WORK REQUEST. Each line below from the one containing "change=move; old=ryba [żółty];" through the one containing "change=move; old=serce [pomarańczowy];" should be output exactly as it stands, and no other line should appear.

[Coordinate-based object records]
════

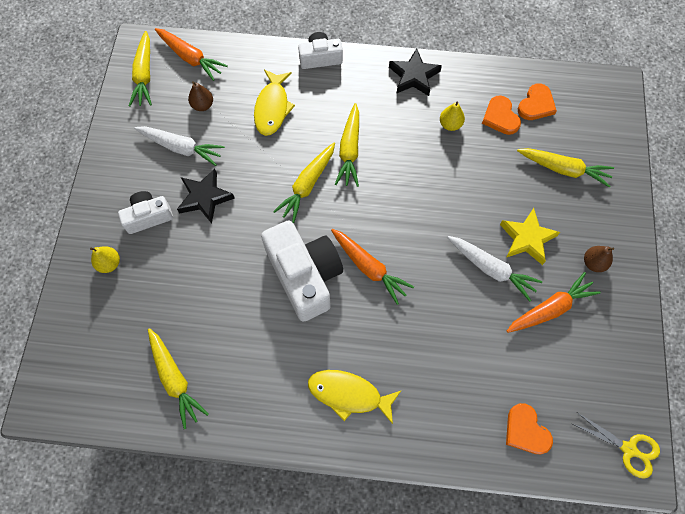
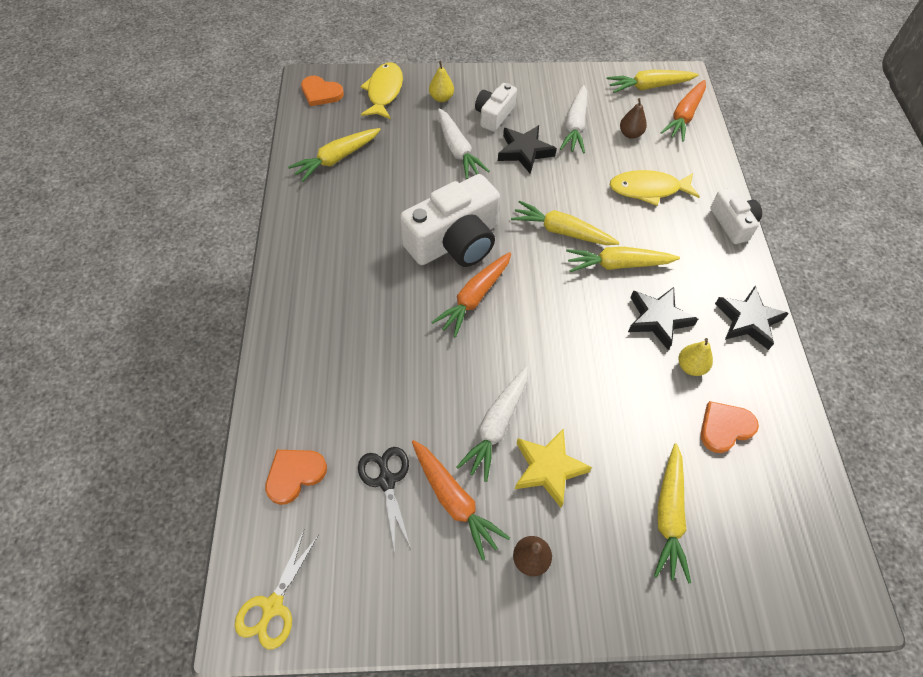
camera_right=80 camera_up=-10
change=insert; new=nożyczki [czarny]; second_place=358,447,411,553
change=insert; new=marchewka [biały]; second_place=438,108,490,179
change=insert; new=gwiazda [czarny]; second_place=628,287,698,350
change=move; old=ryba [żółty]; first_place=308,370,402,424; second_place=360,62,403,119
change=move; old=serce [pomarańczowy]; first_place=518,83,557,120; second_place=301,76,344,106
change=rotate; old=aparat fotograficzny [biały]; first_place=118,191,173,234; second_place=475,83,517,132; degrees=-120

════

TASK SOLUTION.
change=move; old=ryba [żółty]; first_place=308,370,402,424; second_place=360,62,403,119
change=move; old=serce [pomarańczowy]; first_place=518,83,557,120; second_place=301,76,344,106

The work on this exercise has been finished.